# EXERCISE
Output the lines of the records from the one containing "none -> brown brick G7 level 1" through the last, both ends included. Leave pictures out.

---

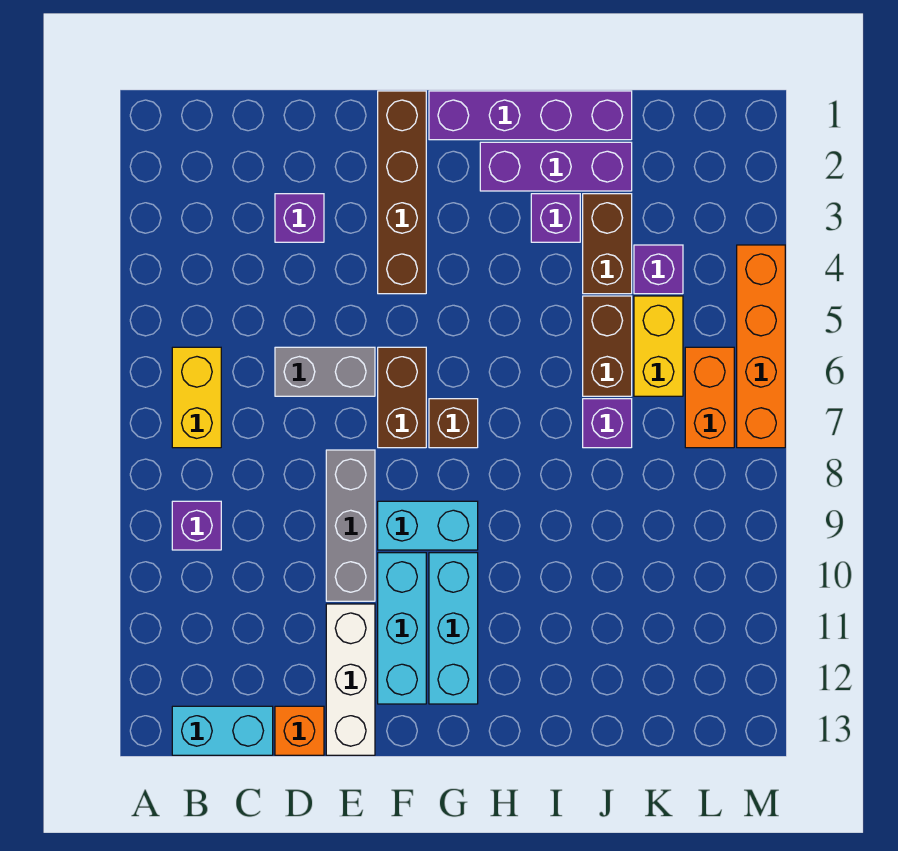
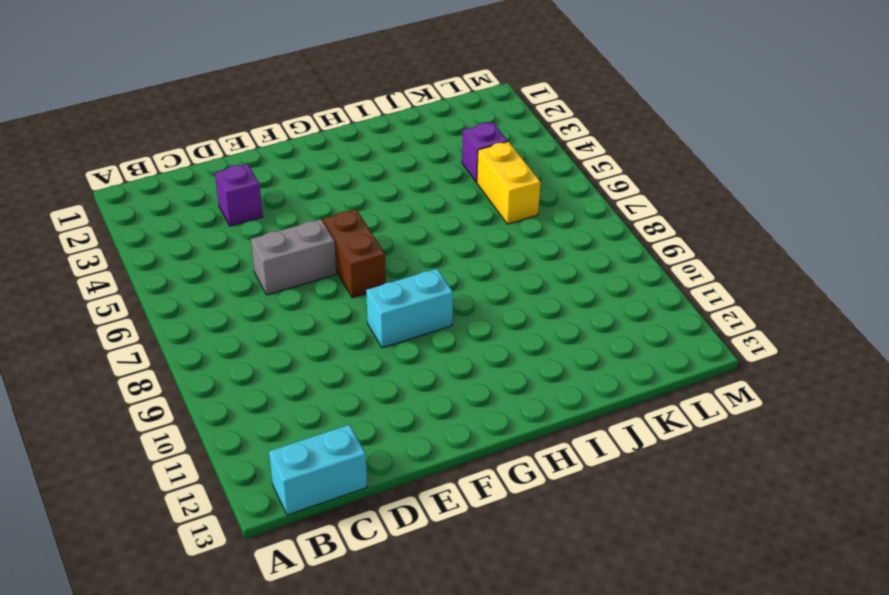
none -> yellow brick B6:B7 level 1
none -> purple brick B9 level 1
none -> orange brick D13 level 1

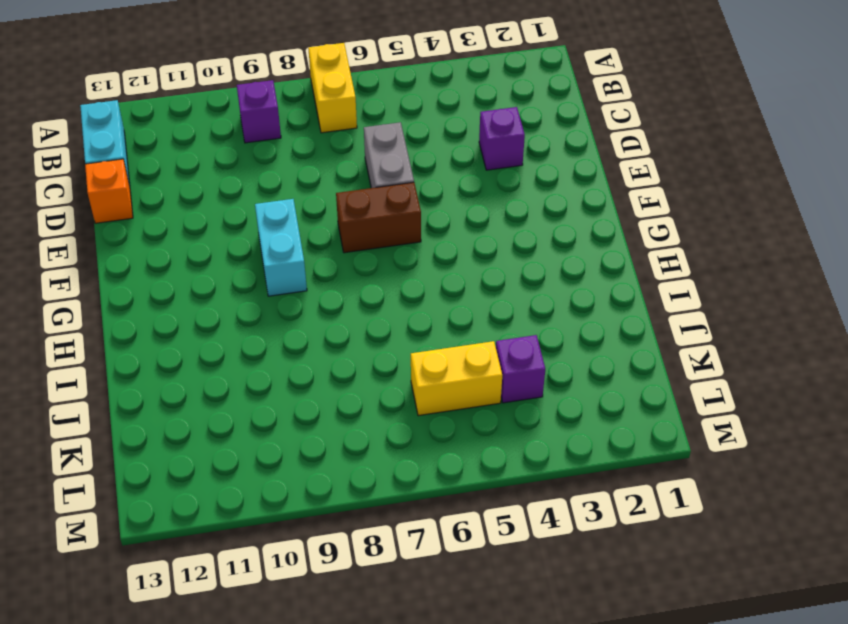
yellow brick A7:B7 level 1 -> yellow brick B6:B7 level 1
none -> grey brick E8:E10 level 1
none -> white brick E11:E13 level 1
none -> brown brick F1:F4 level 1

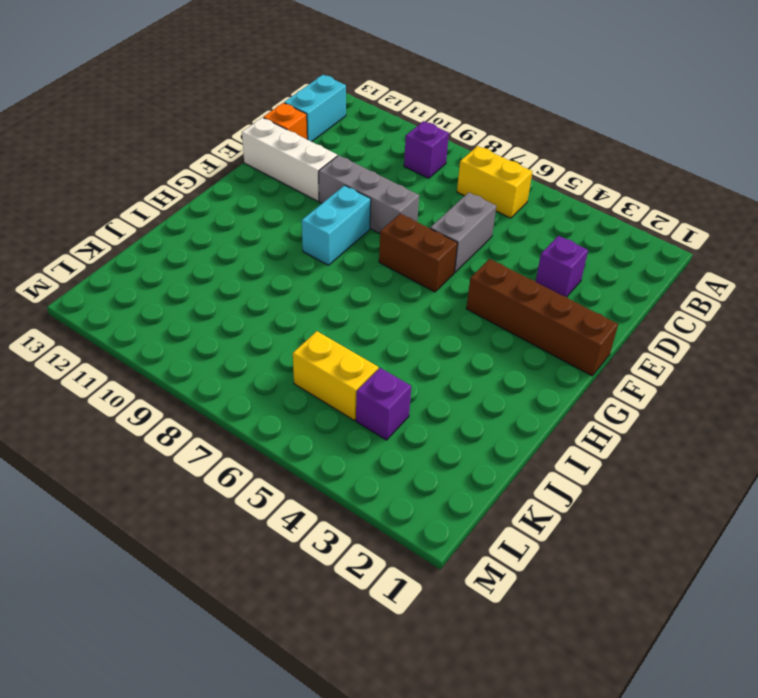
none -> cyan brick F10:F12 level 1
none -> purple brick G1:J1 level 1
none -> brown brick G7 level 1

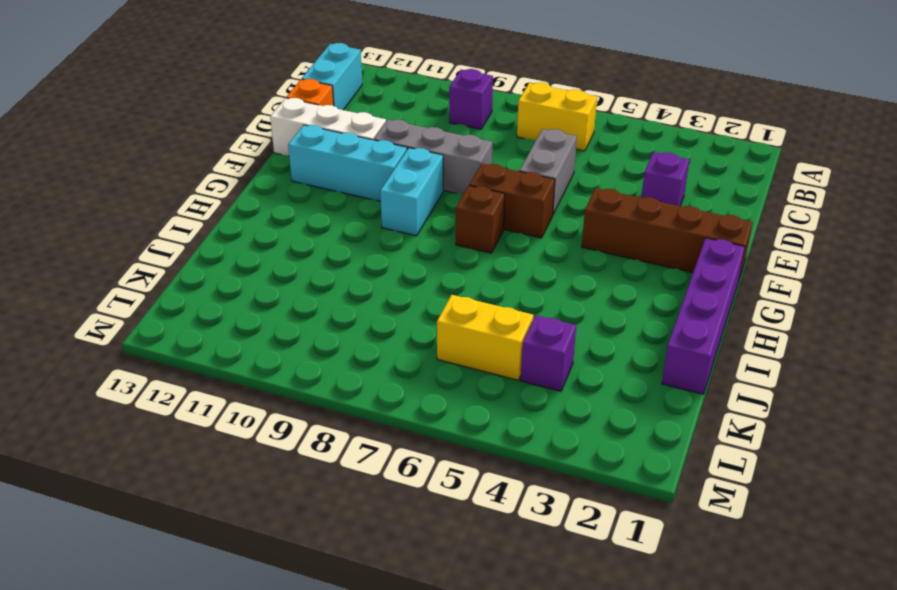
none -> cyan brick G10:G12 level 1
none -> purple brick H2:J2 level 1
none -> purple brick I3 level 1

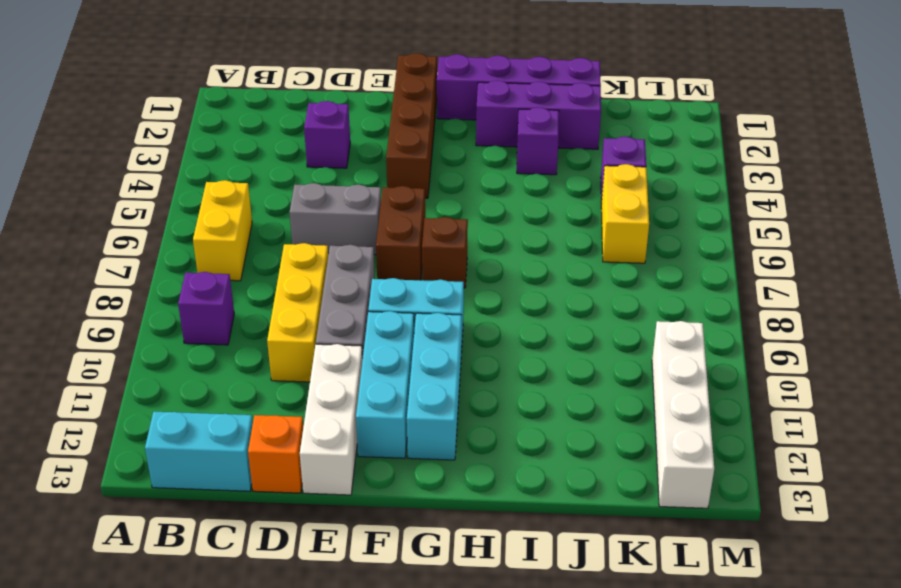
yellow brick D8:D10 level 1 -> none
white brick L10:L13 level 1 -> none
none -> brown brick J3:J4 level 1
none -> brown brick J5:J6 level 1
none -> purple brick J7 level 1

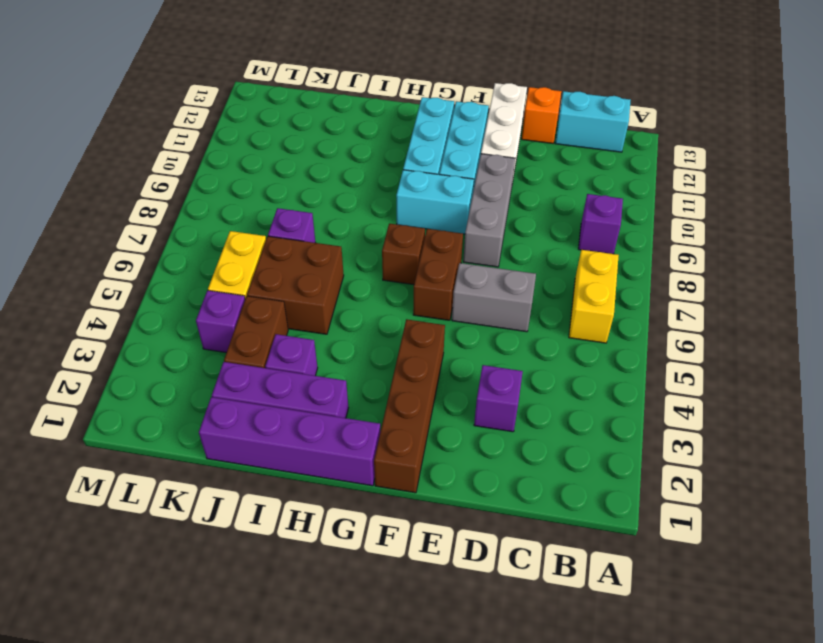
brown brick I5:J6 level 1 -> brown brick J5:J6 level 1
none -> orange brick L6:L7 level 1
none -> orange brick M4:M7 level 1

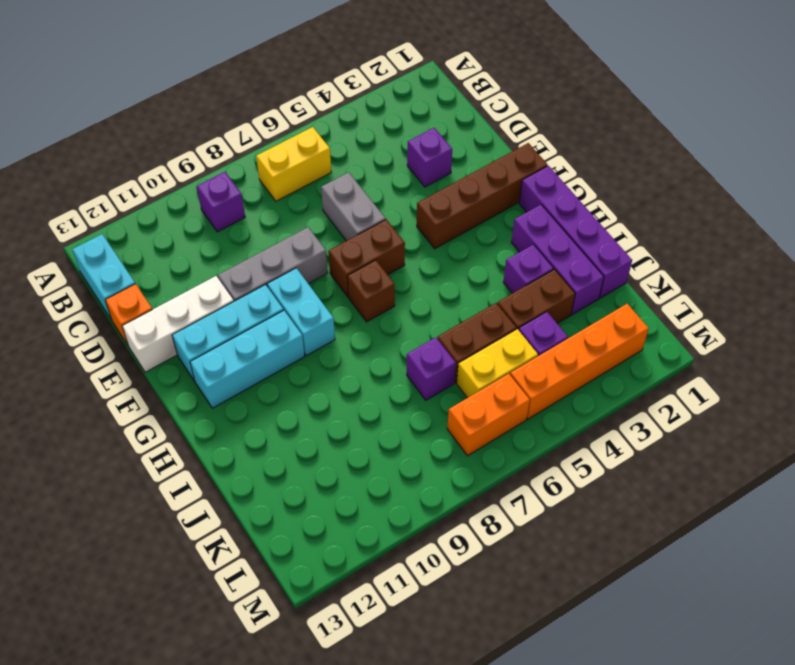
orange brick L2:L5 level 1 -> orange brick M4:M7 level 1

---

# RESPONSE TO THE TASK
none -> brown brick G7 level 1

none -> cyan brick G10:G12 level 1
none -> purple brick H2:J2 level 1
none -> purple brick I3 level 1

yellow brick D8:D10 level 1 -> none
white brick L10:L13 level 1 -> none
none -> brown brick J3:J4 level 1
none -> brown brick J5:J6 level 1
none -> purple brick J7 level 1

brown brick I5:J6 level 1 -> brown brick J5:J6 level 1
none -> orange brick L6:L7 level 1
none -> orange brick M4:M7 level 1

orange brick L2:L5 level 1 -> orange brick M4:M7 level 1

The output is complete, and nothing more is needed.